• What is needed:
Can you restate the lines of the entries below, word for word, from the first one through the line that includes "white cone: 5 -> 4"?

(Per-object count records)
-------
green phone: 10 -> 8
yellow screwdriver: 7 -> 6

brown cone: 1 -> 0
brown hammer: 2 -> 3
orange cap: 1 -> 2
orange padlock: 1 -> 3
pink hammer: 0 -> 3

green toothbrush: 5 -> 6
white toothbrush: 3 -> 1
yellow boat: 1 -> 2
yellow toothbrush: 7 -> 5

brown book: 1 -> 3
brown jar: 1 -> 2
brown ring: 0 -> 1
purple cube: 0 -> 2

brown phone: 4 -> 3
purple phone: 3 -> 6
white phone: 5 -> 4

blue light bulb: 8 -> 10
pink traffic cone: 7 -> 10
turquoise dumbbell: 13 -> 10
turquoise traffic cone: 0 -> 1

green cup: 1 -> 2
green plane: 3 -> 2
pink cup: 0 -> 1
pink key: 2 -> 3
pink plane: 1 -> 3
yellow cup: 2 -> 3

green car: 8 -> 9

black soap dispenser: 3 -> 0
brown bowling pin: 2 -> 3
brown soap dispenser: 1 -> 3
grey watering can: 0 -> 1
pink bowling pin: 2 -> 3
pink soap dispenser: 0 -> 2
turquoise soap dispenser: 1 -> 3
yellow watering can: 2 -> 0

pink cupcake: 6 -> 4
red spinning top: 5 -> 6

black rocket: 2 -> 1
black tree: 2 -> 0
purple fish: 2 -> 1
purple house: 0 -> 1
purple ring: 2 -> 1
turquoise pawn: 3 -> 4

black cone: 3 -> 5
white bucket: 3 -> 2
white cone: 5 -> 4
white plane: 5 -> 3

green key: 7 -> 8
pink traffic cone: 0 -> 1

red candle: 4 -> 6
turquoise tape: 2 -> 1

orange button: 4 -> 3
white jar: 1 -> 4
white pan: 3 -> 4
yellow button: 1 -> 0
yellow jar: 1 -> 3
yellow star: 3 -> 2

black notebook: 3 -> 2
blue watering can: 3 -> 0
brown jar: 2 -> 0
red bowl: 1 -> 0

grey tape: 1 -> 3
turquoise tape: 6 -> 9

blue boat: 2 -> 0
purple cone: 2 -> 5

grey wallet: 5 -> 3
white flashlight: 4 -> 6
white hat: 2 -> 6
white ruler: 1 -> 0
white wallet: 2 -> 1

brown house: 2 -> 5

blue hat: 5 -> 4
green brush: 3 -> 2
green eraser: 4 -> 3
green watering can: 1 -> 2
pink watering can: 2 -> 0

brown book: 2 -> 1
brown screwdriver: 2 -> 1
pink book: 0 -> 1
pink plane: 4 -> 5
-------
• Answer for the task:
green phone: 10 -> 8
yellow screwdriver: 7 -> 6

brown cone: 1 -> 0
brown hammer: 2 -> 3
orange cap: 1 -> 2
orange padlock: 1 -> 3
pink hammer: 0 -> 3

green toothbrush: 5 -> 6
white toothbrush: 3 -> 1
yellow boat: 1 -> 2
yellow toothbrush: 7 -> 5

brown book: 1 -> 3
brown jar: 1 -> 2
brown ring: 0 -> 1
purple cube: 0 -> 2

brown phone: 4 -> 3
purple phone: 3 -> 6
white phone: 5 -> 4

blue light bulb: 8 -> 10
pink traffic cone: 7 -> 10
turquoise dumbbell: 13 -> 10
turquoise traffic cone: 0 -> 1

green cup: 1 -> 2
green plane: 3 -> 2
pink cup: 0 -> 1
pink key: 2 -> 3
pink plane: 1 -> 3
yellow cup: 2 -> 3

green car: 8 -> 9

black soap dispenser: 3 -> 0
brown bowling pin: 2 -> 3
brown soap dispenser: 1 -> 3
grey watering can: 0 -> 1
pink bowling pin: 2 -> 3
pink soap dispenser: 0 -> 2
turquoise soap dispenser: 1 -> 3
yellow watering can: 2 -> 0

pink cupcake: 6 -> 4
red spinning top: 5 -> 6

black rocket: 2 -> 1
black tree: 2 -> 0
purple fish: 2 -> 1
purple house: 0 -> 1
purple ring: 2 -> 1
turquoise pawn: 3 -> 4

black cone: 3 -> 5
white bucket: 3 -> 2
white cone: 5 -> 4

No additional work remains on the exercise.